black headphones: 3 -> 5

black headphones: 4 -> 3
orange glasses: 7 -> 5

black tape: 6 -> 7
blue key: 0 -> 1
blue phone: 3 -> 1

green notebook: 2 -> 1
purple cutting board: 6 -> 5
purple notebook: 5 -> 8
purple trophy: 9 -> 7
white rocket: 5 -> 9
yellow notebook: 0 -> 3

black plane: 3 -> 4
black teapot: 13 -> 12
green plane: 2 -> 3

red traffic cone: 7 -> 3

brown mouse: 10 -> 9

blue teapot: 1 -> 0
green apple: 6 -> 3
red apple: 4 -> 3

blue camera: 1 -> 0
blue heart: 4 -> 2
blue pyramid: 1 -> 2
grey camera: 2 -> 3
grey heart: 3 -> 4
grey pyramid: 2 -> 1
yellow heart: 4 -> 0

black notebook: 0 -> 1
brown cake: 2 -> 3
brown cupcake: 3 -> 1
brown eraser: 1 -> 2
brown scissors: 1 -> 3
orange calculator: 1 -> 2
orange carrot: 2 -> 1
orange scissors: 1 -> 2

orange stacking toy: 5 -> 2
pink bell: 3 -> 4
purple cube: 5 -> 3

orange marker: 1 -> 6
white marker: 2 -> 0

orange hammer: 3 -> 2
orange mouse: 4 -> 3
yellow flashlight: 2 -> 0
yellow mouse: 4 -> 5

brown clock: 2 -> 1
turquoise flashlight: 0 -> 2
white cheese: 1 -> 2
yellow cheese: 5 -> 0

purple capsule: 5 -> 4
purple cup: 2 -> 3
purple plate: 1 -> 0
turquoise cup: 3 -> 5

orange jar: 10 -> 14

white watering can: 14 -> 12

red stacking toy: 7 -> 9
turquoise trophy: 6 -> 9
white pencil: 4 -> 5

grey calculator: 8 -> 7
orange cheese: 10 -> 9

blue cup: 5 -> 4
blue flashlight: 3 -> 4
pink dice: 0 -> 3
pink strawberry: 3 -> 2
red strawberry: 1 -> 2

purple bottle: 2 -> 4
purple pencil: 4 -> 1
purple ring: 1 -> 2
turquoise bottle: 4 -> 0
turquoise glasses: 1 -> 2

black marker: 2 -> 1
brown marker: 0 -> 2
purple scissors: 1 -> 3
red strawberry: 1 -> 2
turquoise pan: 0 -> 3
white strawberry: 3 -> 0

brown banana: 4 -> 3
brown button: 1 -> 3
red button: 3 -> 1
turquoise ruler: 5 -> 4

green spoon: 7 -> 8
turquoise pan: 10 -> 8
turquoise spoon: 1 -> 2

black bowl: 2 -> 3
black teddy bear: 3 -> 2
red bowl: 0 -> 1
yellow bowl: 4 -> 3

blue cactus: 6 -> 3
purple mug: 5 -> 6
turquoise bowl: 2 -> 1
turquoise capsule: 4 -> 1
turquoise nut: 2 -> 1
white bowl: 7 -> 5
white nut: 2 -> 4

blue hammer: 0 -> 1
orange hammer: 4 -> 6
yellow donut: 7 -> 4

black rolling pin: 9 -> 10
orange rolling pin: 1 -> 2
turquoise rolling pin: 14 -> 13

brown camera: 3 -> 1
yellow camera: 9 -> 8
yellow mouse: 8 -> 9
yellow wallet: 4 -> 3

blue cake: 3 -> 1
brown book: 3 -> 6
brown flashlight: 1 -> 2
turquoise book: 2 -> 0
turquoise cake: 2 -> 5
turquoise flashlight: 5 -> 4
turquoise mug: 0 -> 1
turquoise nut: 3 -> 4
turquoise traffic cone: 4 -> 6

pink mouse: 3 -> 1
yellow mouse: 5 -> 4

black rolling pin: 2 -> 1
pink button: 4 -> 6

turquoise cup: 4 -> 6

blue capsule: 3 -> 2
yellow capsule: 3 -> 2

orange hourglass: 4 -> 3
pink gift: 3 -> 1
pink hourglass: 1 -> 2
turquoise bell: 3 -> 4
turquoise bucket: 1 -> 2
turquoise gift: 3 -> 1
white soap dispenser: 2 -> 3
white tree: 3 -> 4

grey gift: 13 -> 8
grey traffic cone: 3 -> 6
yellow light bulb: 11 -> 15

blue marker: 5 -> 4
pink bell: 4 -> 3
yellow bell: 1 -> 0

════════════════════

**TO DO:**
Scan the material for lines holding the word "mouse", count them, and give the result alone.

**RESPONSE TO THIS TASK:**
6